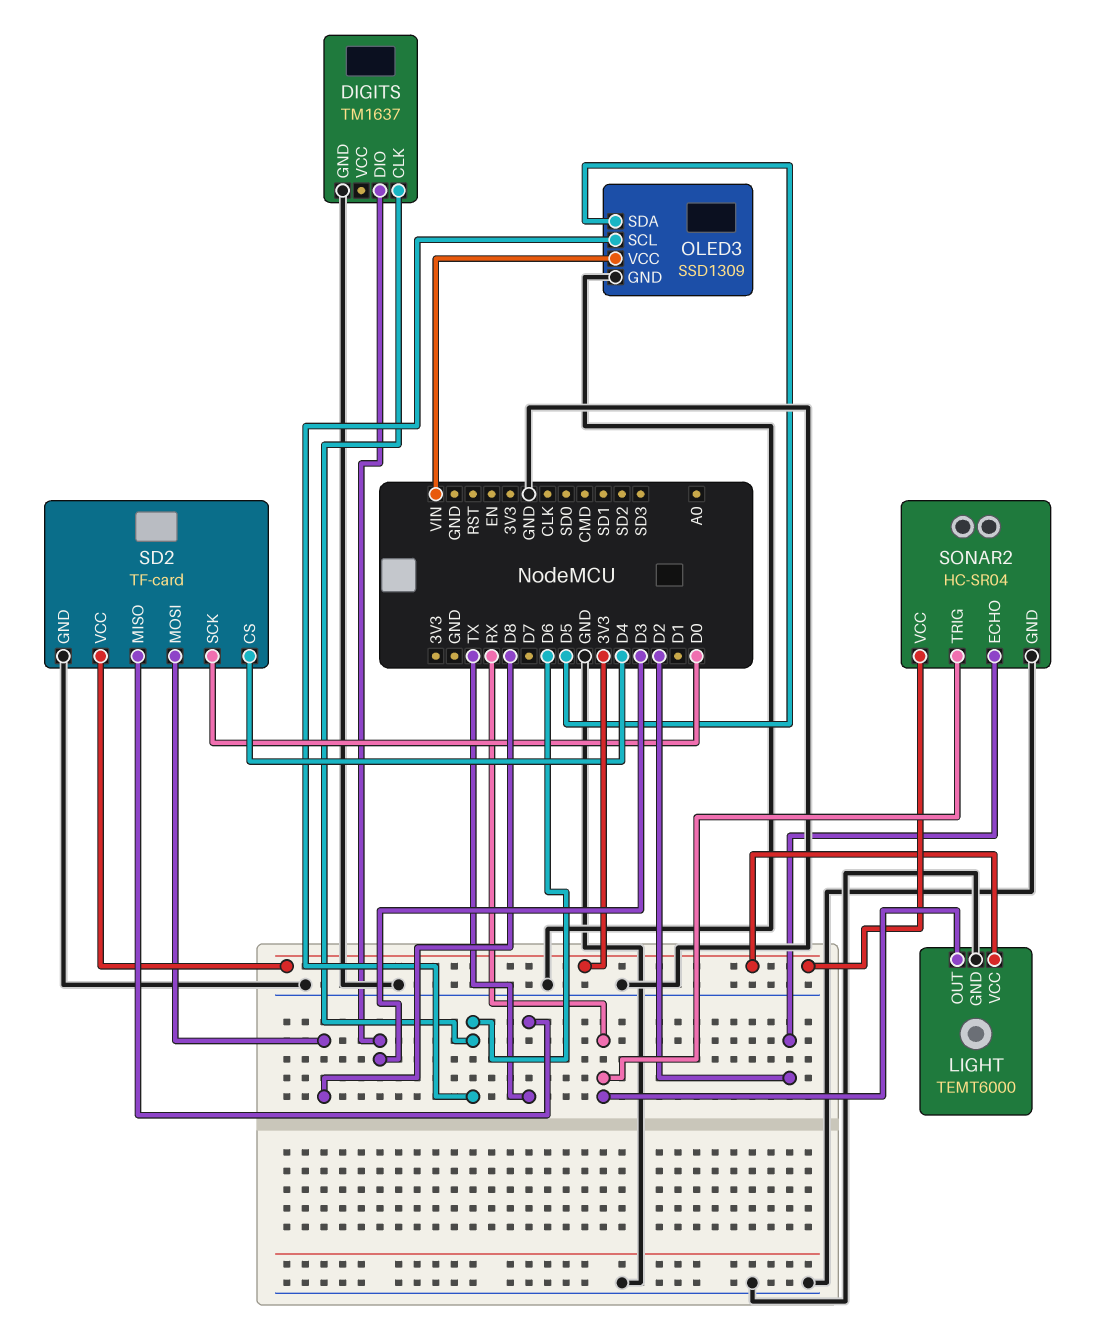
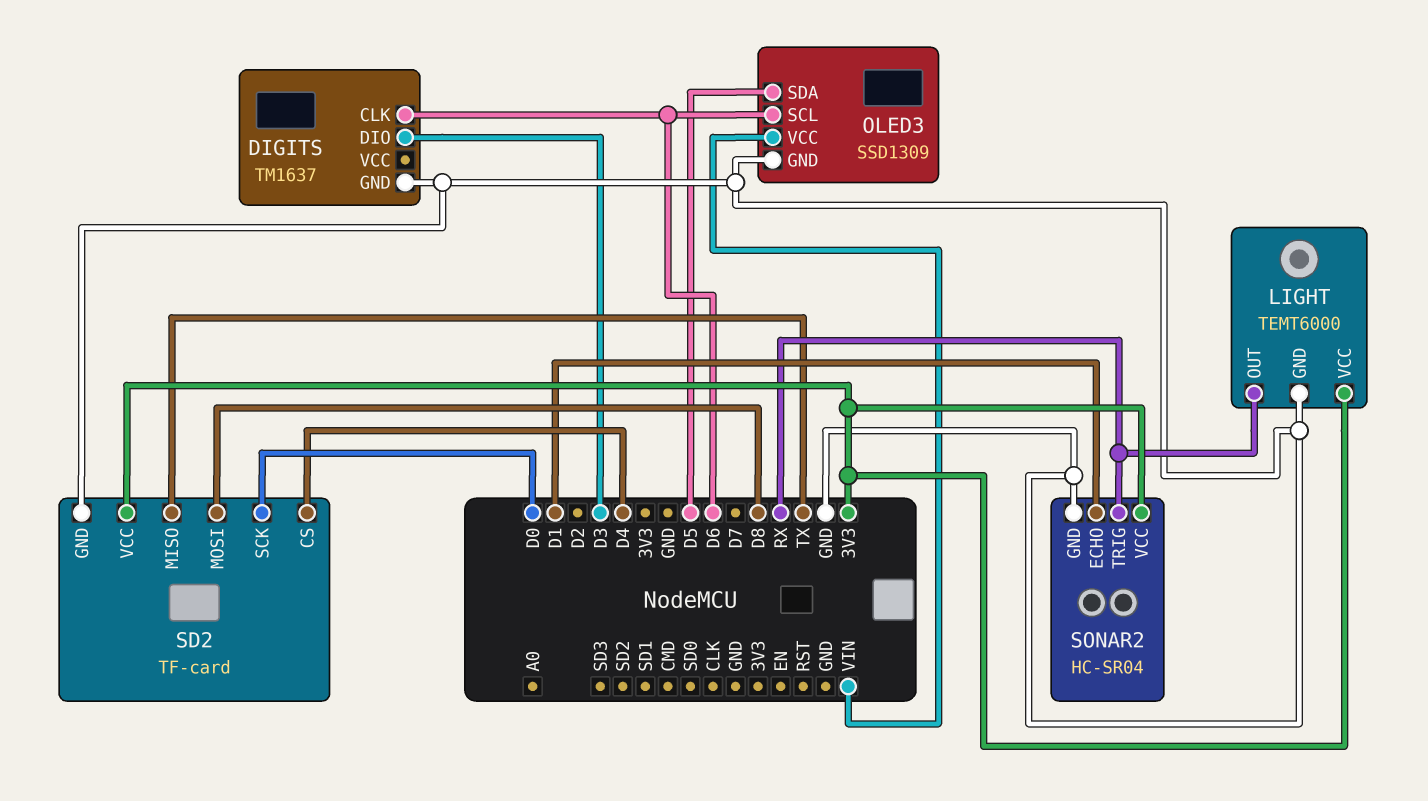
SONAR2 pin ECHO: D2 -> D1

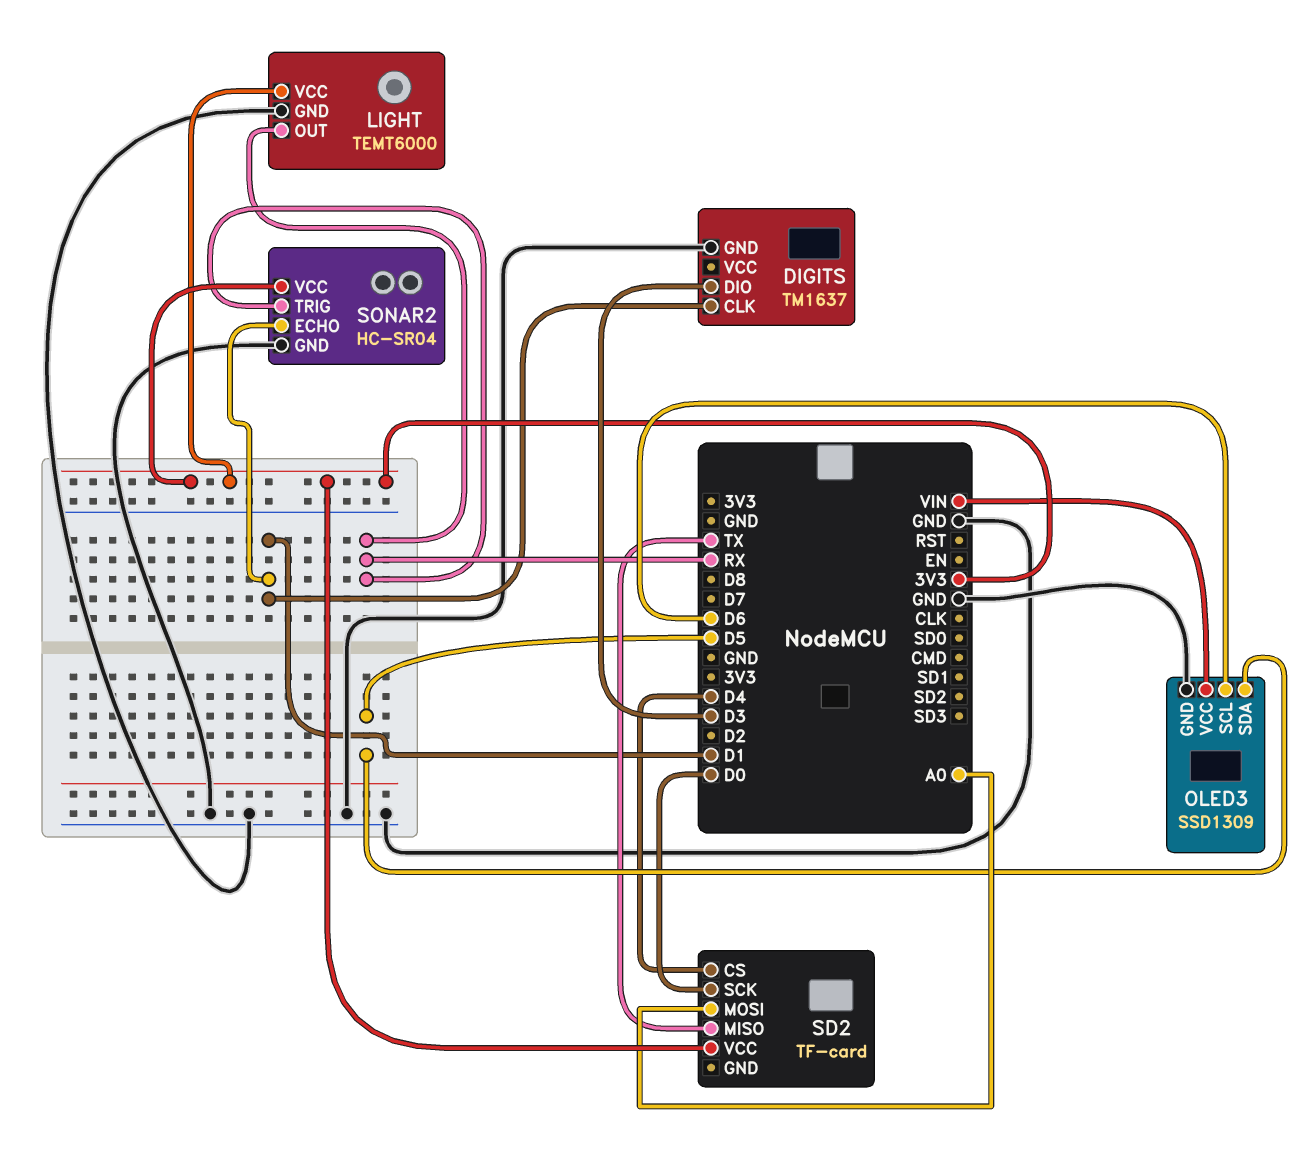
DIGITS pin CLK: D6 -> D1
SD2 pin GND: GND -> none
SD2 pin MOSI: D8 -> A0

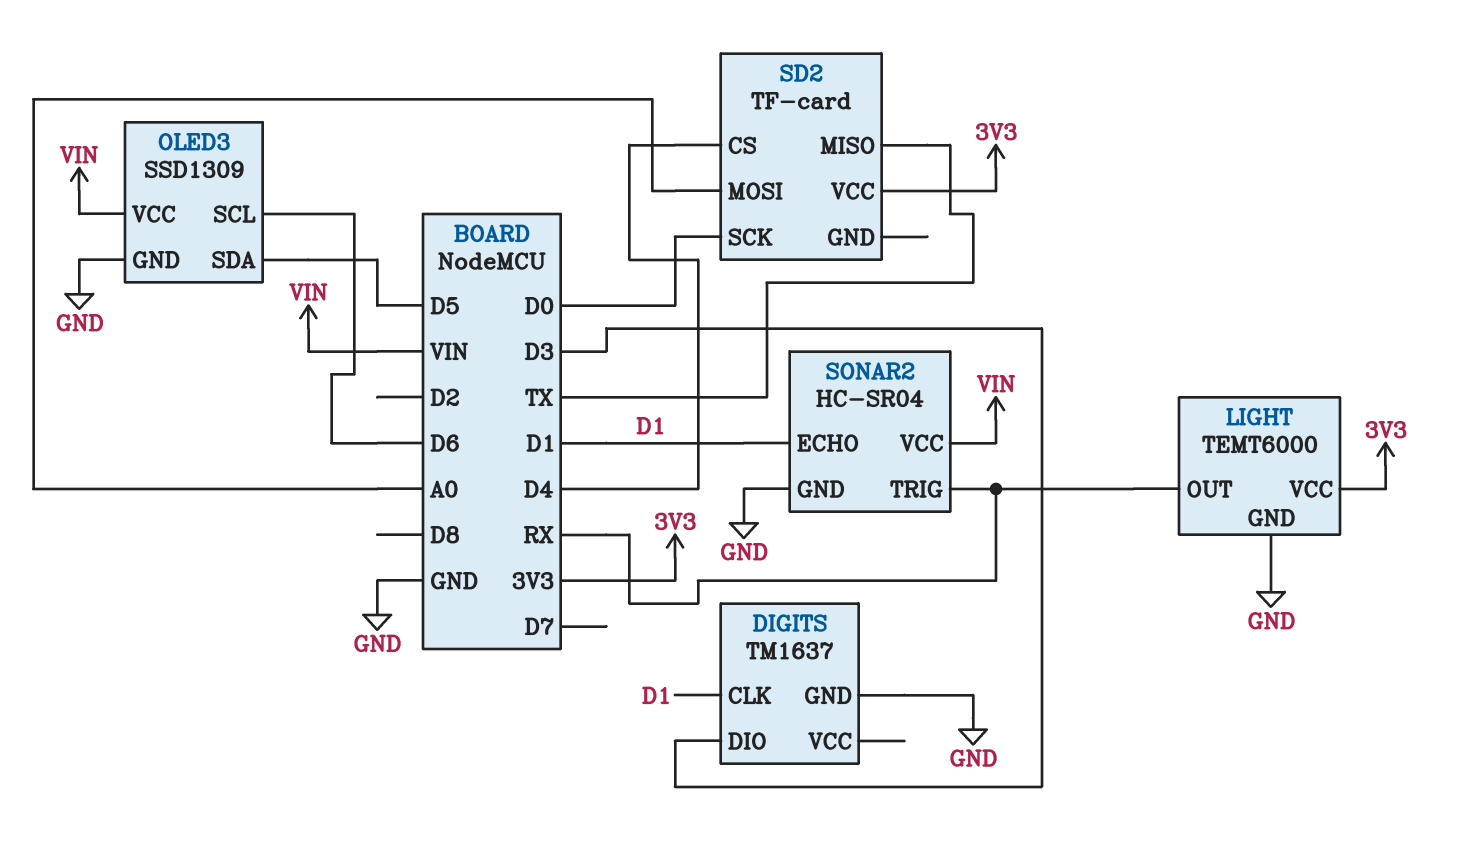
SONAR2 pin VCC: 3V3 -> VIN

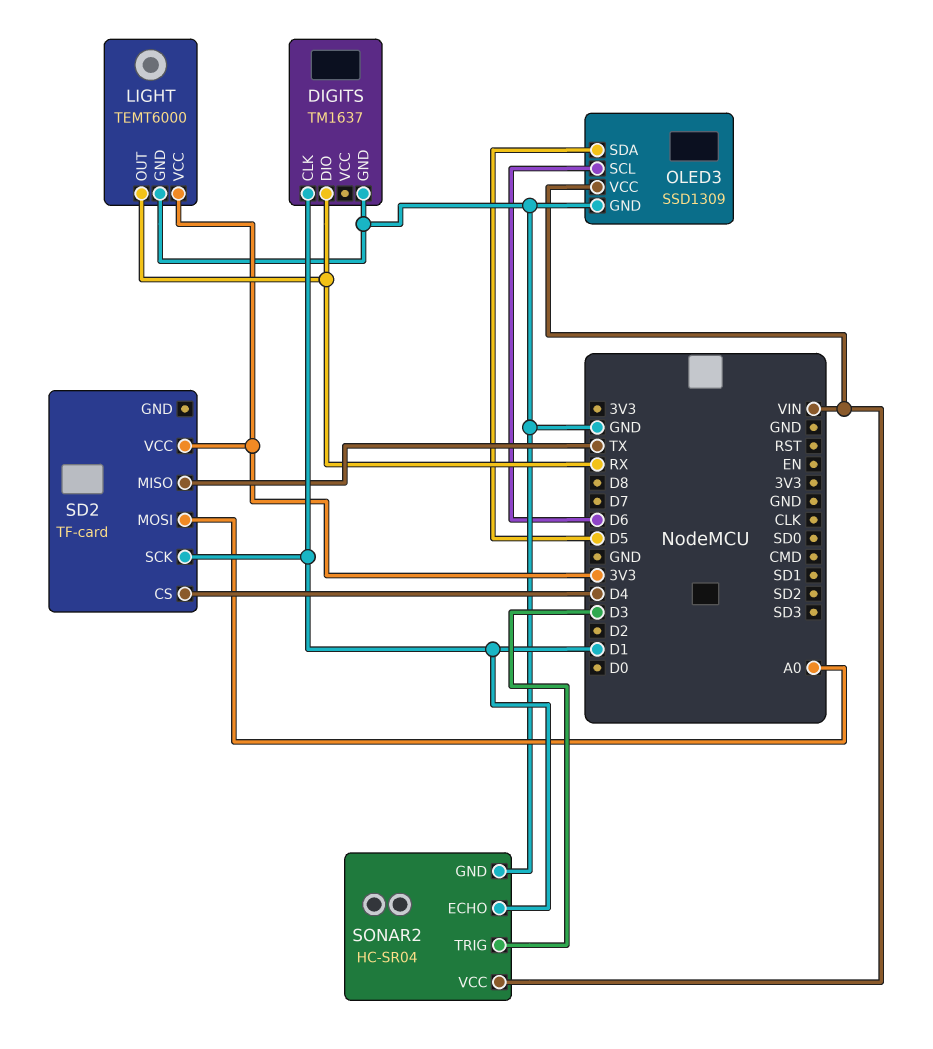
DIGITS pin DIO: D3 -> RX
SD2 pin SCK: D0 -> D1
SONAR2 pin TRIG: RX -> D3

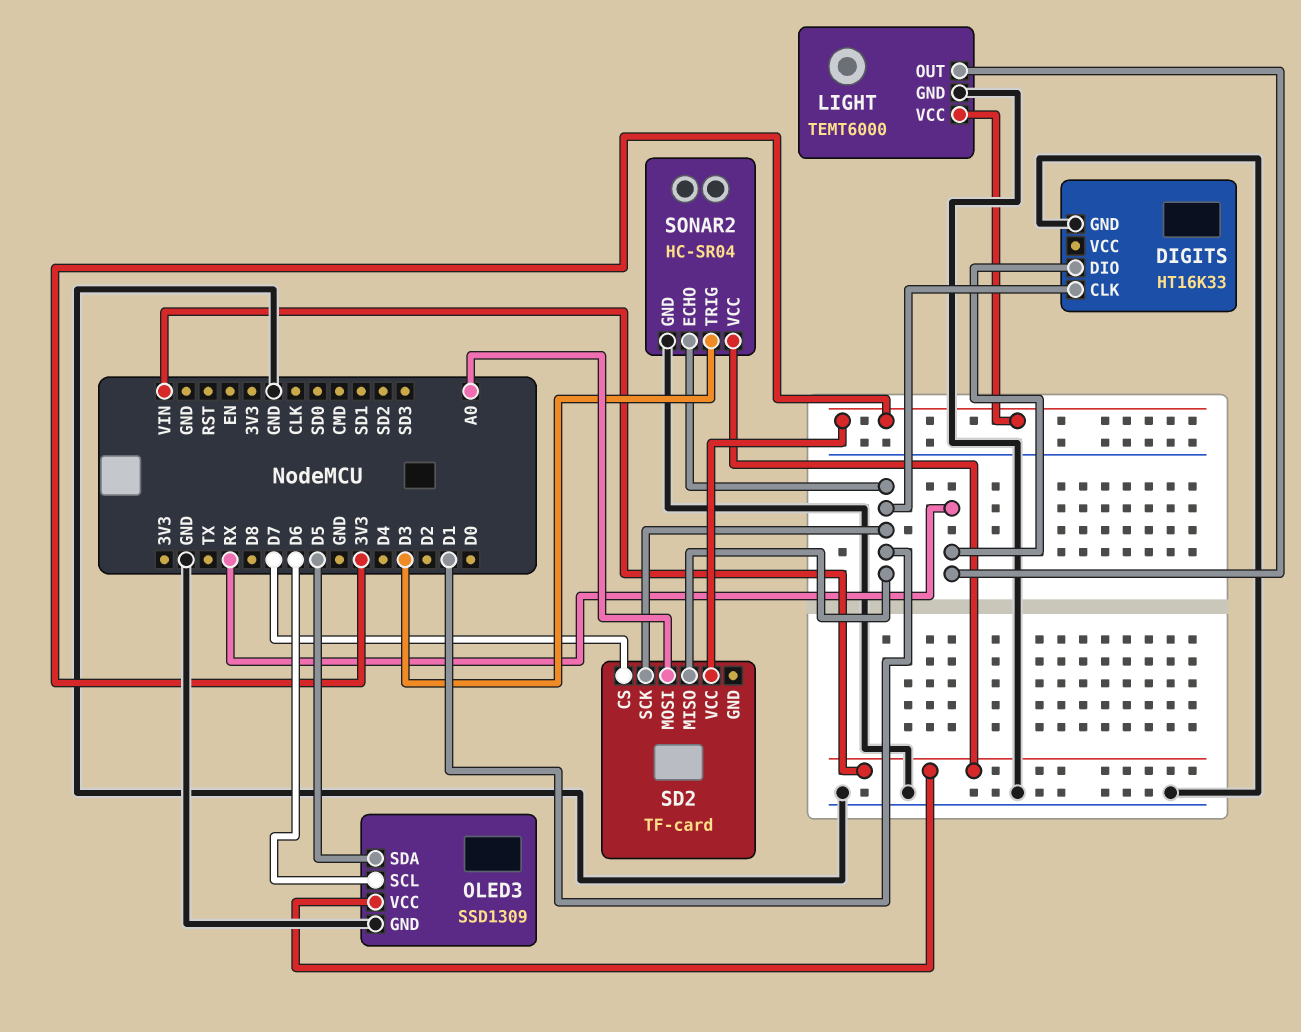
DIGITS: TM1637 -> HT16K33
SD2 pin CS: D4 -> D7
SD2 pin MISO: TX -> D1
......
ASSIGNMENT: When a picture appears among the entries, skip it; transcribe everything else exactly.

OUTPUT FOR THIS TASK:
SONAR2 pin ECHO: D2 -> D1

DIGITS pin CLK: D6 -> D1
SD2 pin GND: GND -> none
SD2 pin MOSI: D8 -> A0

SONAR2 pin VCC: 3V3 -> VIN

DIGITS pin DIO: D3 -> RX
SD2 pin SCK: D0 -> D1
SONAR2 pin TRIG: RX -> D3

DIGITS: TM1637 -> HT16K33
SD2 pin CS: D4 -> D7
SD2 pin MISO: TX -> D1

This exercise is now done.